REQUEST -> Transcribe every record verbatim; no pictures.

DATA TO EXAMINE ->

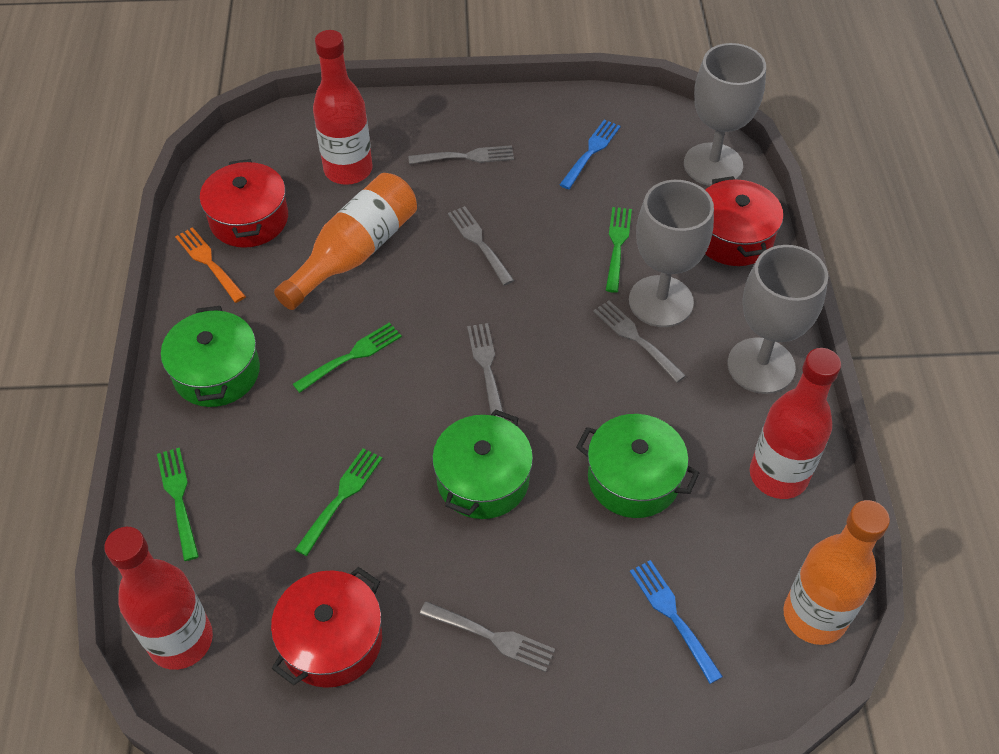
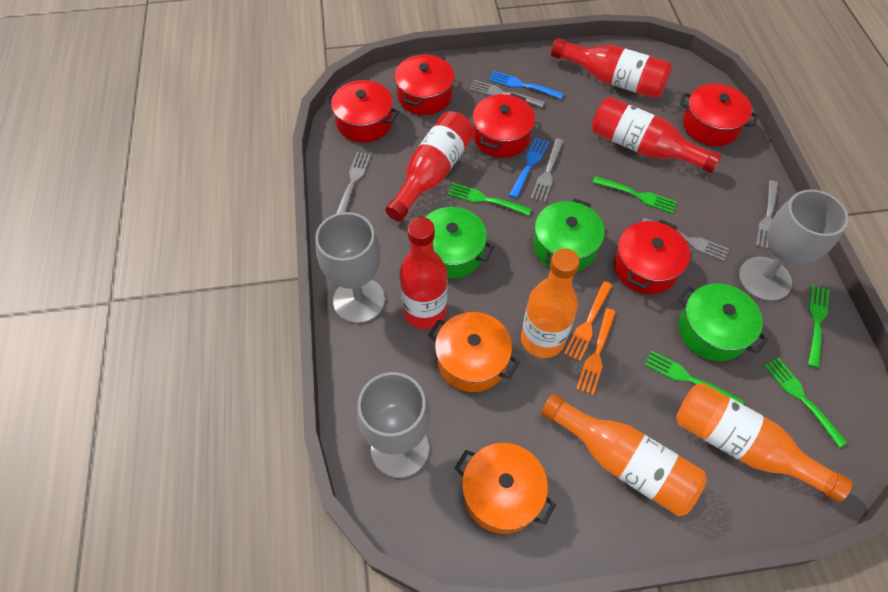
green fork: 4 -> 5
orange bottle: 2 -> 3
orange fork: 1 -> 2
orange pot: 0 -> 2
red bottle: 3 -> 4
red pot: 3 -> 5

COMPLETED EXERCISE ->
green fork: 4 -> 5
orange bottle: 2 -> 3
orange fork: 1 -> 2
orange pot: 0 -> 2
red bottle: 3 -> 4
red pot: 3 -> 5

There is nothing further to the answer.